= Beginning of Section =

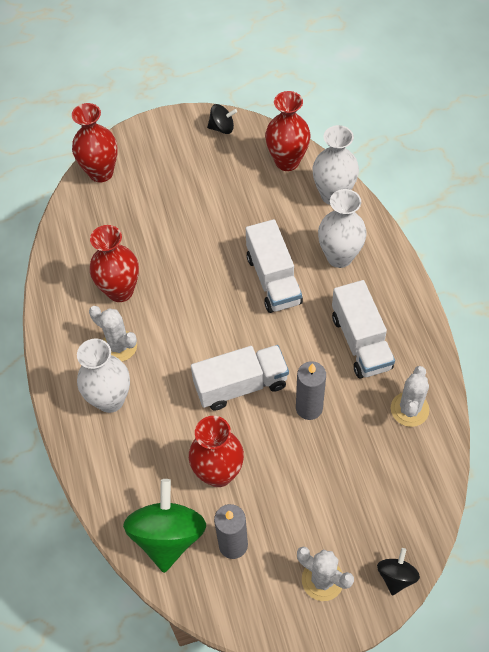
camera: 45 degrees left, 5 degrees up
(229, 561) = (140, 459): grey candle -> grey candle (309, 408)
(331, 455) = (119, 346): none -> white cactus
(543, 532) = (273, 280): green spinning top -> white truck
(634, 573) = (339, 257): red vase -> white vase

= End of Section =

● **To-do item**: Pictures must not appear in the copy, which must otherwise match the listing exactly.

● **Expected answer**:
camera: 45 degrees left, 5 degrees up
(229, 561) = (140, 459): grey candle -> grey candle (309, 408)
(331, 455) = (119, 346): none -> white cactus
(543, 532) = (273, 280): green spinning top -> white truck
(634, 573) = (339, 257): red vase -> white vase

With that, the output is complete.